PROBLEM TO WORK ON
Starting at the line that contains "BARO2 pin SCL: D2 -> D8", repeat each line exactly until the records end, keeping both the first and the last.

MATERIAL SHOWN
-----

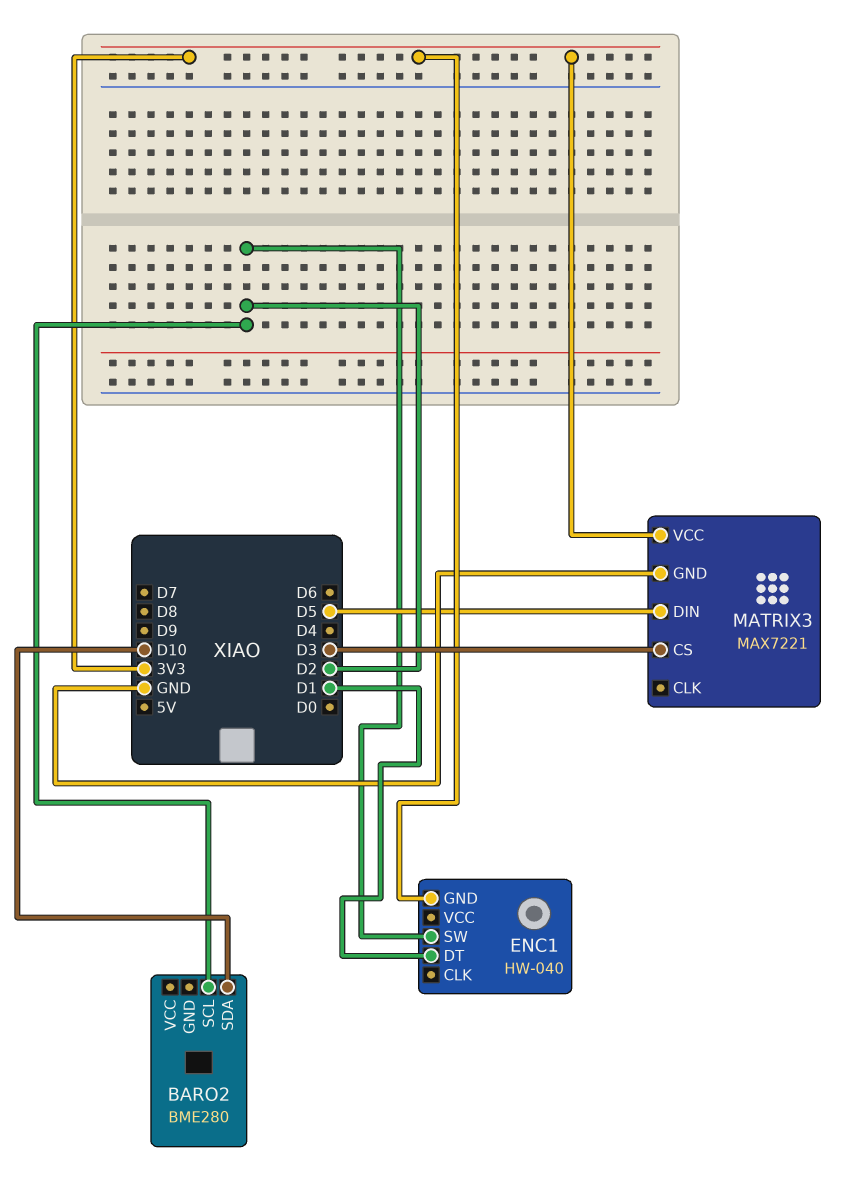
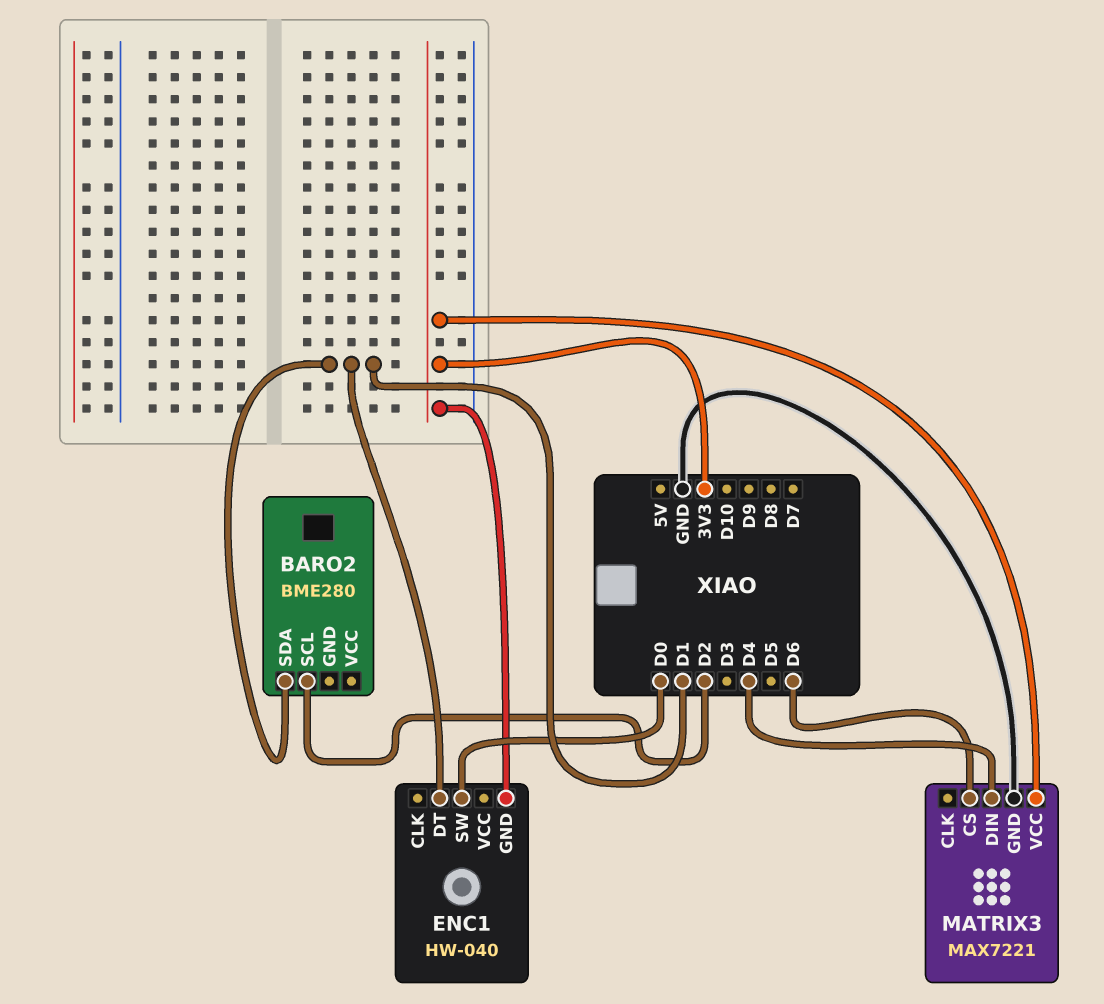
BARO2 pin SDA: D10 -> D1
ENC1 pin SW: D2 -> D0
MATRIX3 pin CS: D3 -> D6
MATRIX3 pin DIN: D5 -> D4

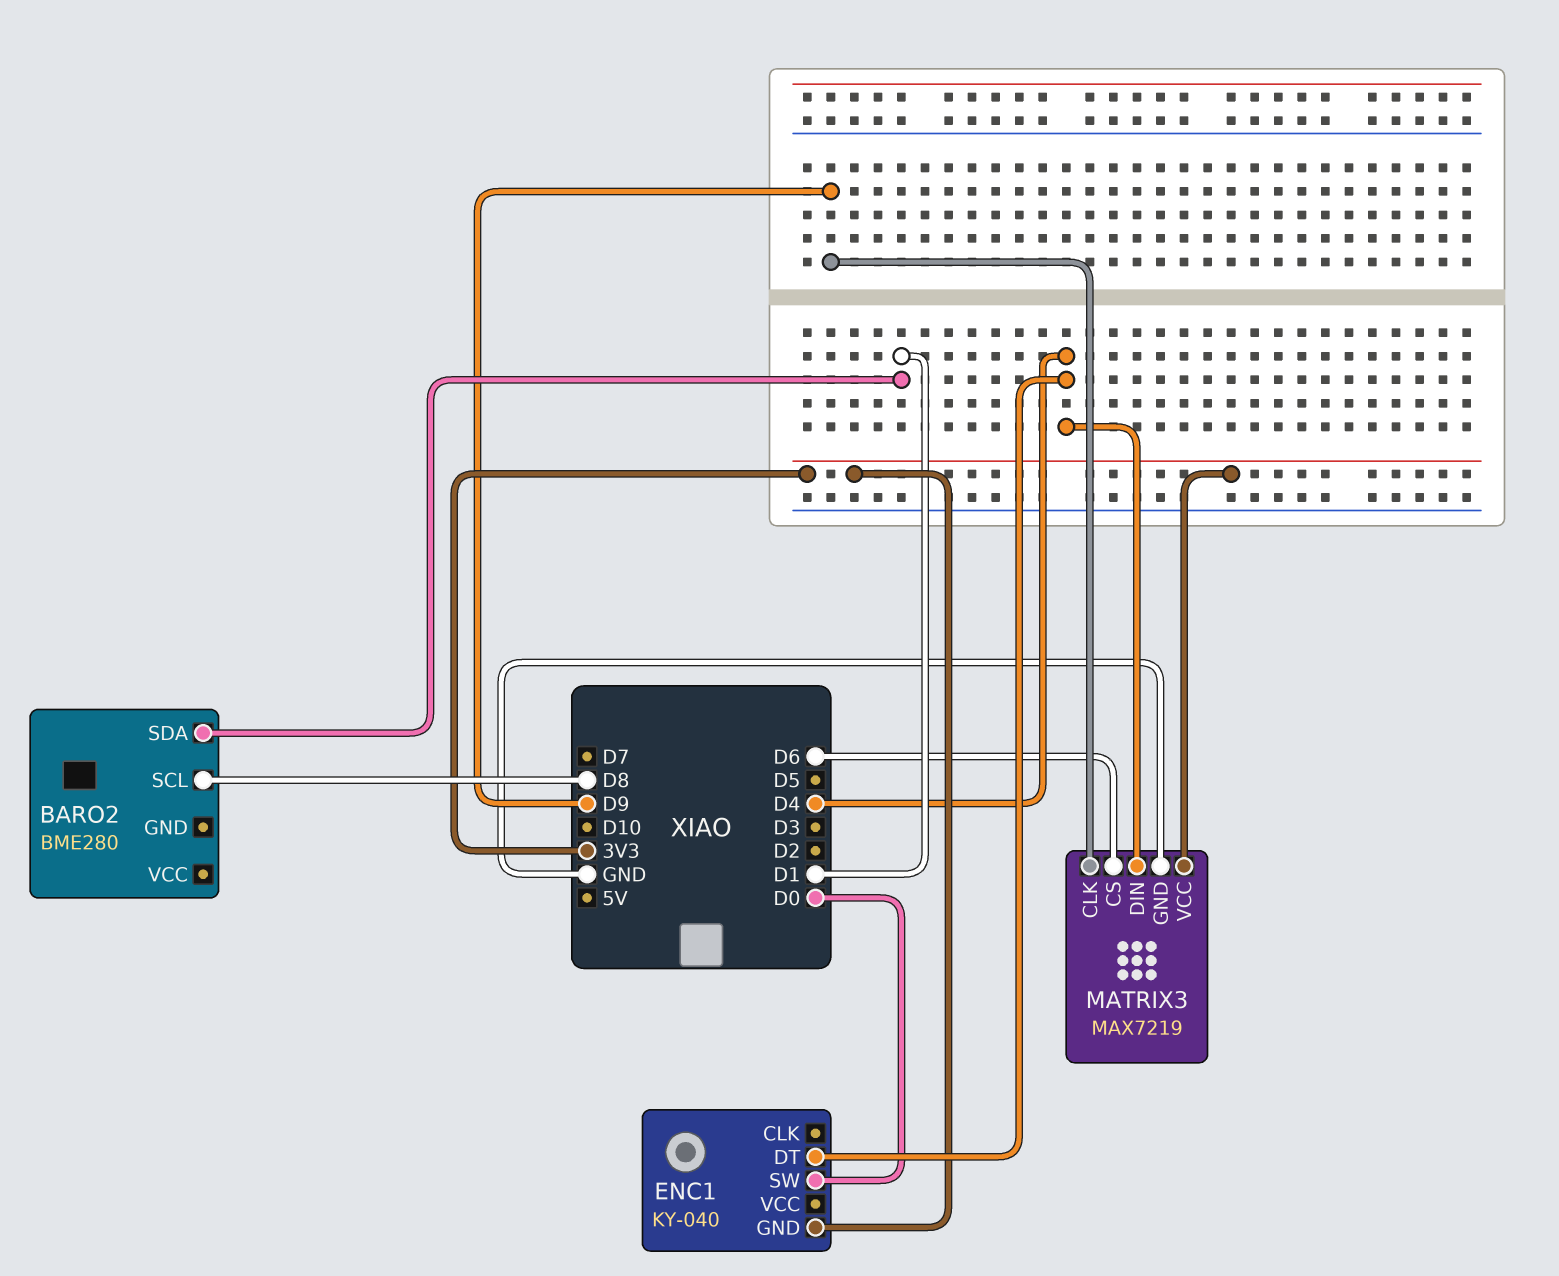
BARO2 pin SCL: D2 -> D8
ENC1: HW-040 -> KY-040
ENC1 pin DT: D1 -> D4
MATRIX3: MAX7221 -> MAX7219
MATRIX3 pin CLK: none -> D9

-----

FINISHED TASK
BARO2 pin SCL: D2 -> D8
ENC1: HW-040 -> KY-040
ENC1 pin DT: D1 -> D4
MATRIX3: MAX7221 -> MAX7219
MATRIX3 pin CLK: none -> D9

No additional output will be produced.